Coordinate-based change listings
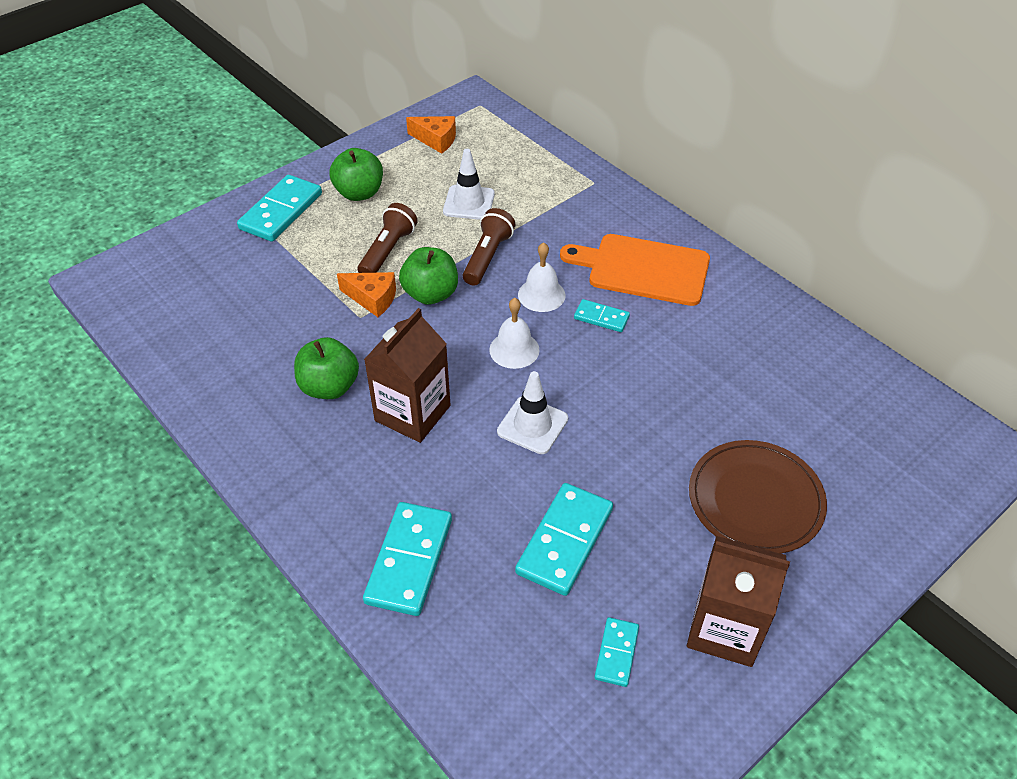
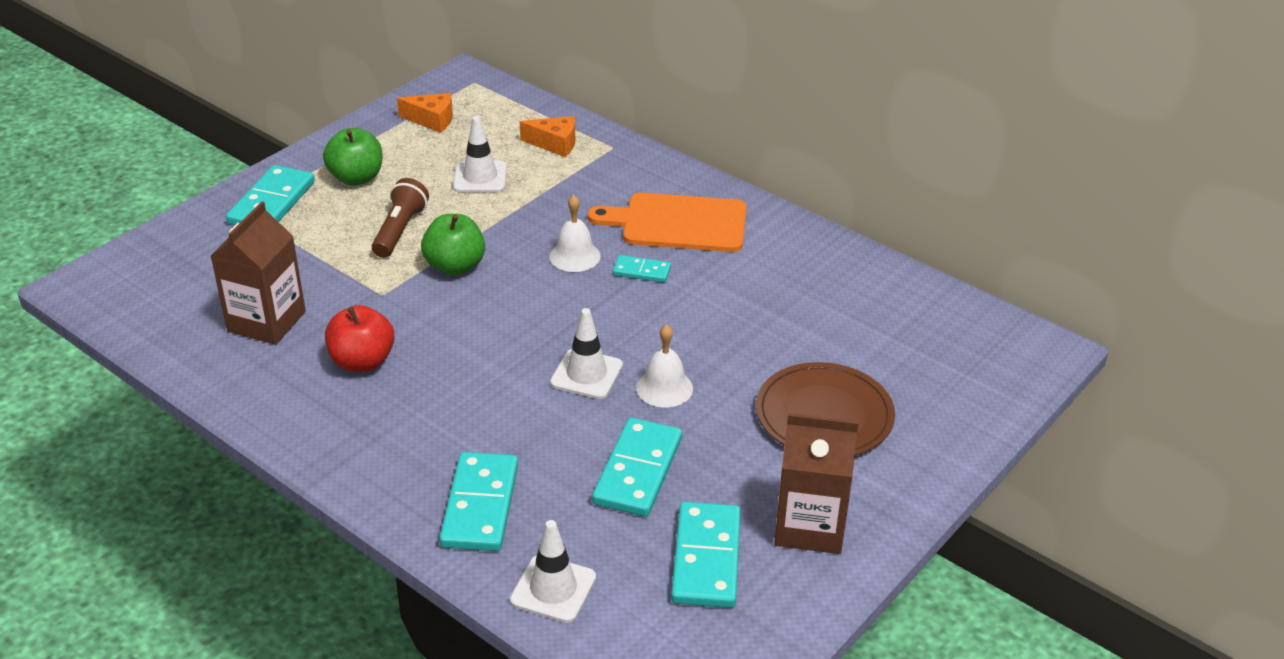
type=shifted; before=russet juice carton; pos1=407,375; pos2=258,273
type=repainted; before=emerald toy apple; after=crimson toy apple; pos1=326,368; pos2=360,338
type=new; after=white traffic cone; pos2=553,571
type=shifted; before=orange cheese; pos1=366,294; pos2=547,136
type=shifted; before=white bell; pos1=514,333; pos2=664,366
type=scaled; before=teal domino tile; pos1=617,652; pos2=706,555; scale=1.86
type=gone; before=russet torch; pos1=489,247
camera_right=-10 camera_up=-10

▶ **YOUR OBJECTIVE**
What you return must match each record exactly and contain no images.

▶ **EXERCISE ANSWER**
type=shifted; before=russet juice carton; pos1=407,375; pos2=258,273
type=repainted; before=emerald toy apple; after=crimson toy apple; pos1=326,368; pos2=360,338
type=new; after=white traffic cone; pos2=553,571
type=shifted; before=orange cheese; pos1=366,294; pos2=547,136
type=shifted; before=white bell; pos1=514,333; pos2=664,366
type=scaled; before=teal domino tile; pos1=617,652; pos2=706,555; scale=1.86
type=gone; before=russet torch; pos1=489,247
camera_right=-10 camera_up=-10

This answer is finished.